WHAT NEEDS TO BE DONE | After locating the line containing "C13: 4.7nF (AMP, DGND) -> none", transcribe that line and all following lines exactly, stopping only at the end of the records.

[Stored dataset items]
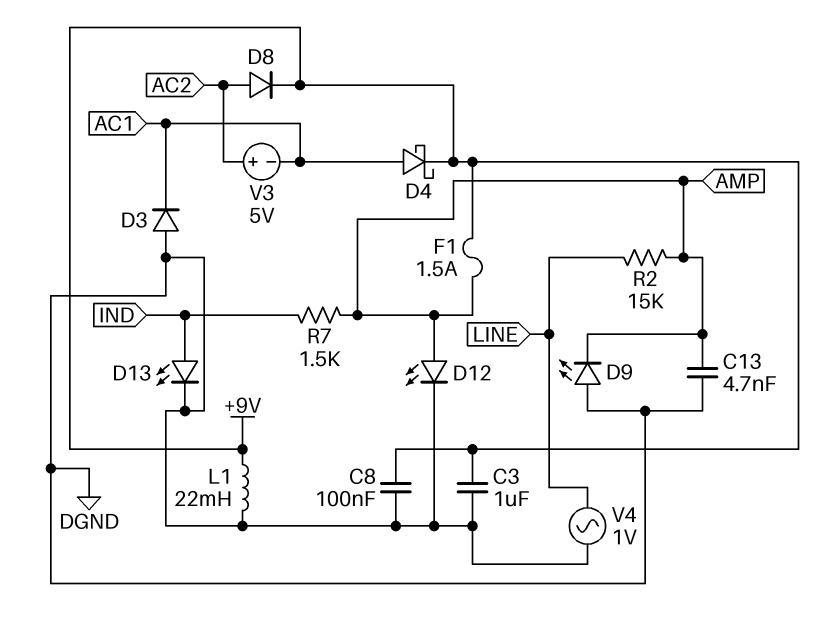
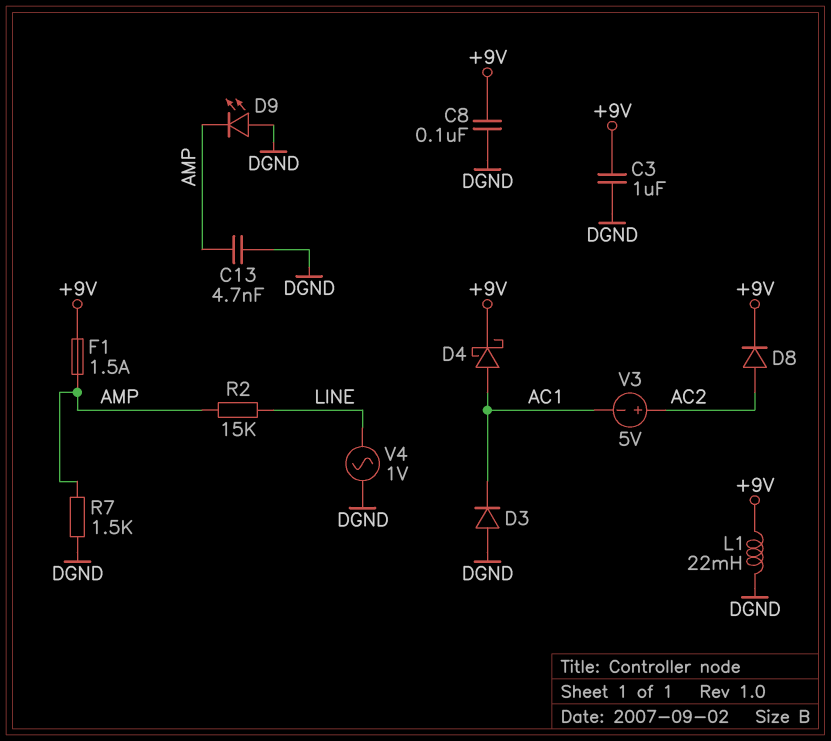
D12: LED (A AMP, K DGND) -> none
D13: LED (A IND, K DGND) -> none
R7: 1.5k (AMP, IND) -> 1.5k (AMP, DGND)

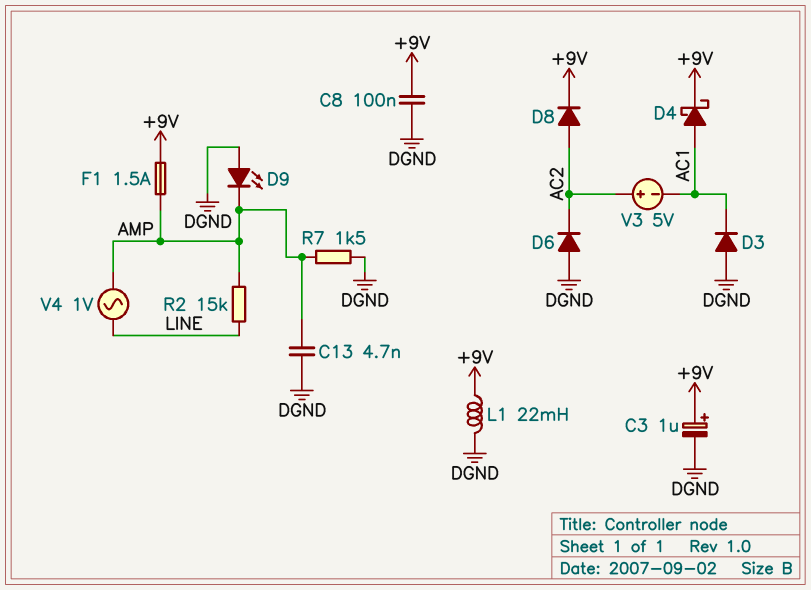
C3: 1uF (+9V, DGND) -> 1uF (plus +9V, minus DGND)
D6: none -> diode (A DGND, K AC2)
V4: AC 1V (DGND, LINE) -> AC 1V (AMP, LINE)

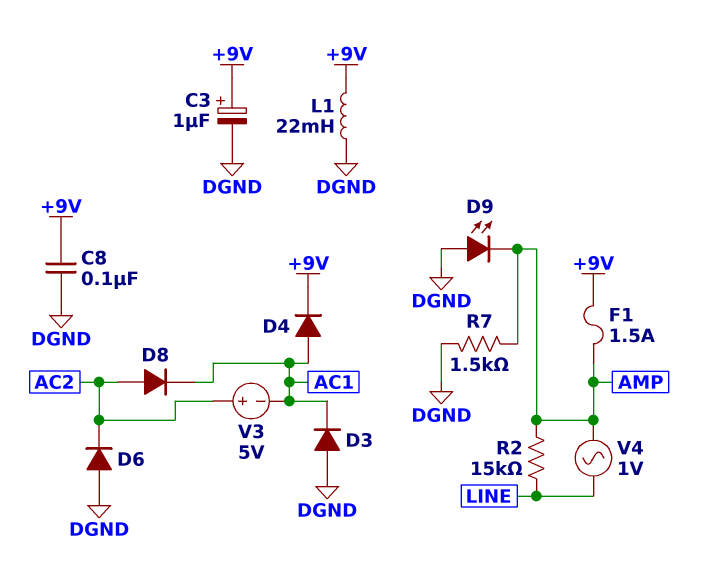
C13: 4.7nF (AMP, DGND) -> none
D4: schottky (A AC1, K +9V) -> diode (A AC1, K +9V)
D8: diode (A AC2, K +9V) -> diode (A AC2, K AC1)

EXERCISE OUTPUT |
C13: 4.7nF (AMP, DGND) -> none
D4: schottky (A AC1, K +9V) -> diode (A AC1, K +9V)
D8: diode (A AC2, K +9V) -> diode (A AC2, K AC1)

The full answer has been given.